--- PROBLEM STATEMENT ---
Each line that contains "biały" needs to be copied from the listing.
[DATA SUPPLIED Boundary: Start]
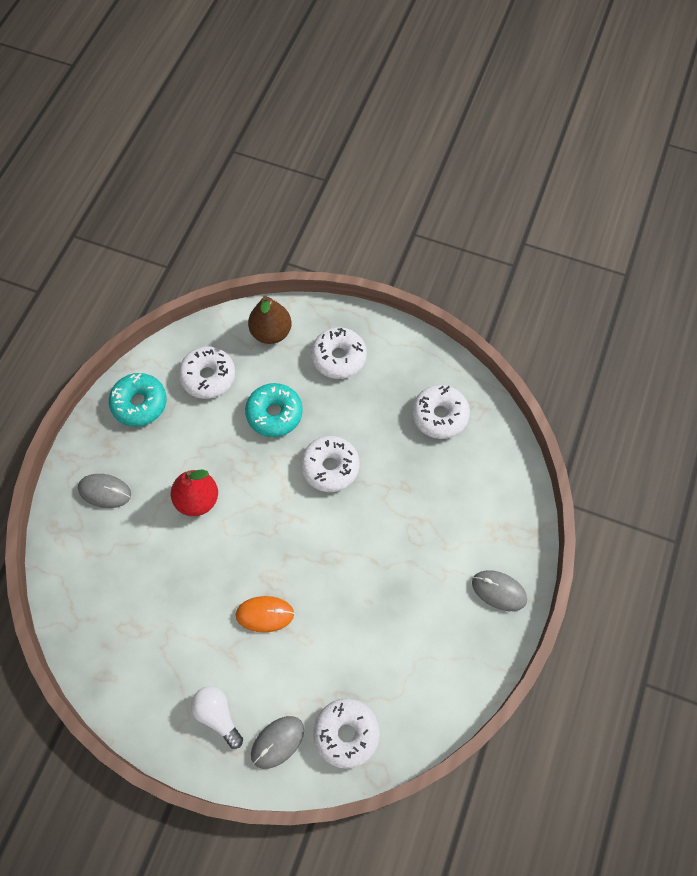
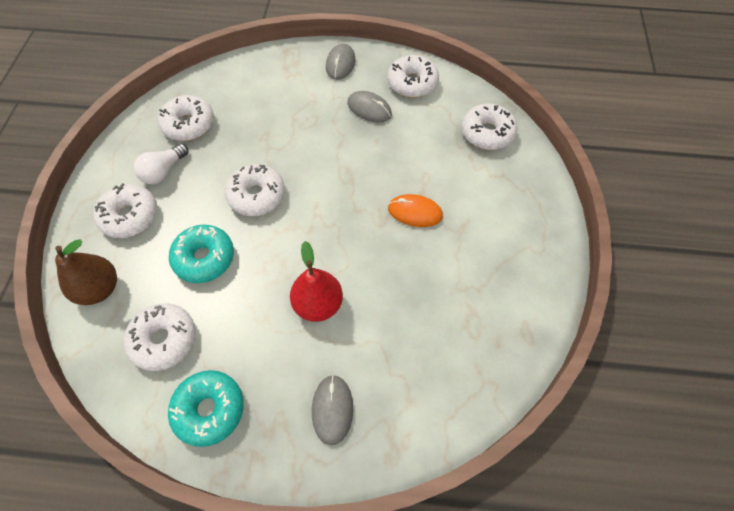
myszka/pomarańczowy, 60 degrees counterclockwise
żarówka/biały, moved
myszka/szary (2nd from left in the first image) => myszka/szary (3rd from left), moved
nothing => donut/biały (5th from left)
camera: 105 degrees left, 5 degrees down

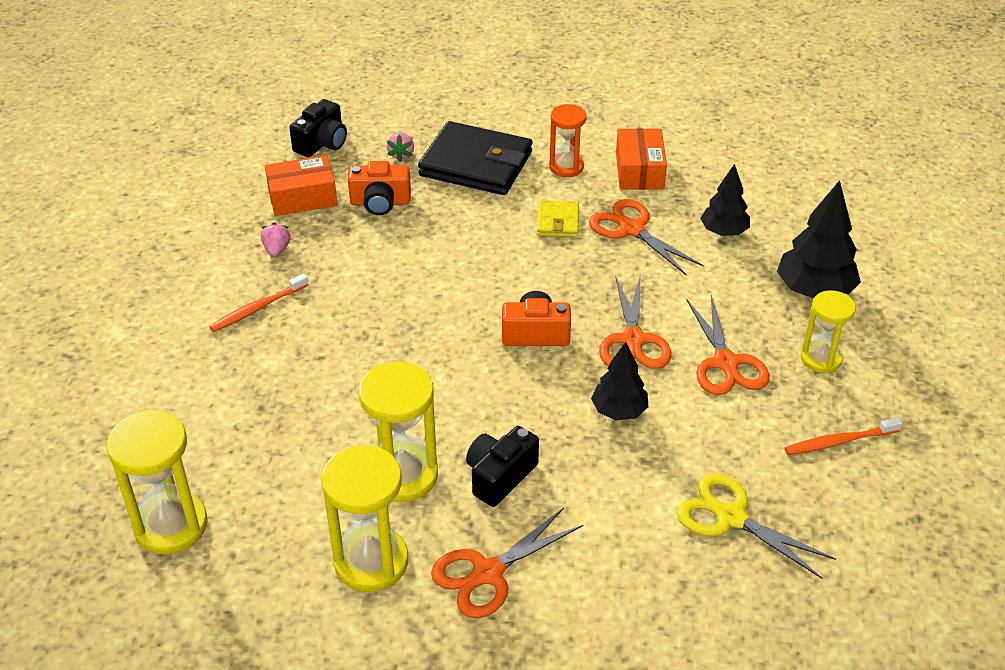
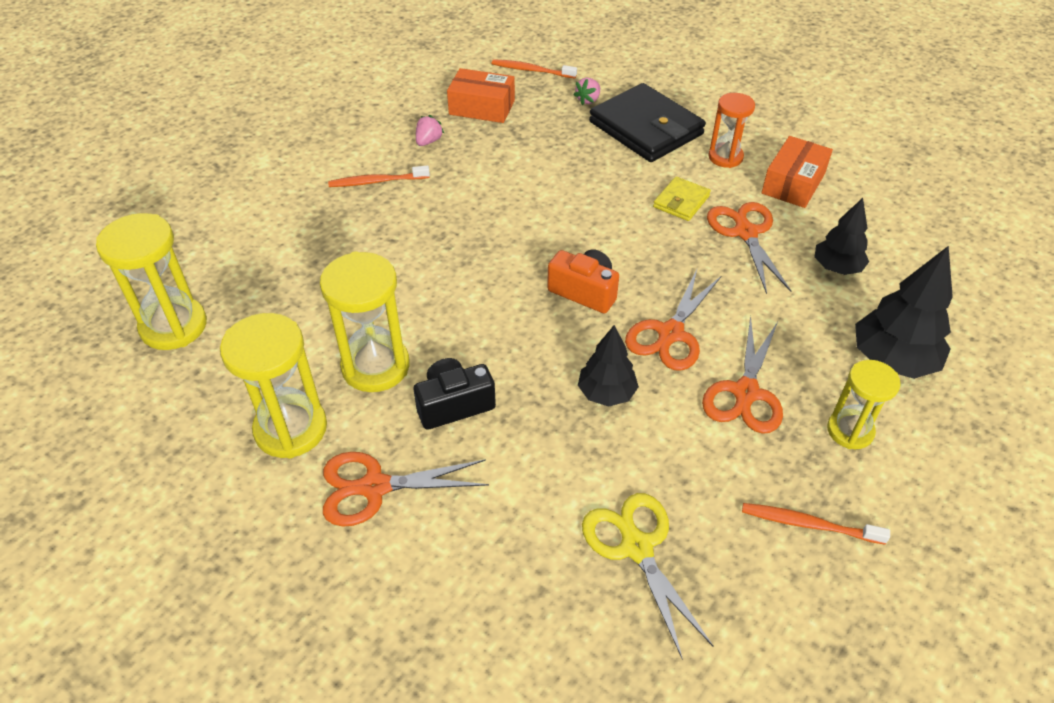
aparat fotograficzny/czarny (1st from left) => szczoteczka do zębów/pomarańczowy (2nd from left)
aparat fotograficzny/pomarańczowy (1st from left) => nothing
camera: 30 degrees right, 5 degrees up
[DATA SUPPLIED Boundary: End]
[DATA SUPPLIED Boundary: Start]
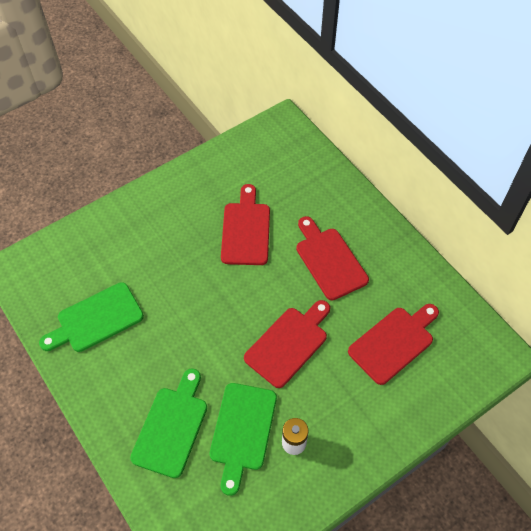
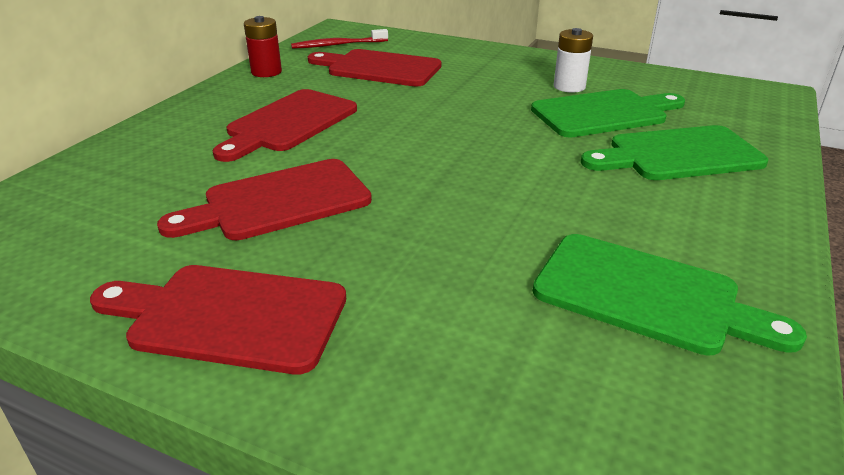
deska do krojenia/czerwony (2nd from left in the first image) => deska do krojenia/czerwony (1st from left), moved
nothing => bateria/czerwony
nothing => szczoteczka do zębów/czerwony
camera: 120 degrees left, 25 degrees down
[DATA SUPPLIED Boundary: End]
--- SOLUTION TO THE EXERCISE ---
żarówka/biały, moved
nothing => donut/biały (5th from left)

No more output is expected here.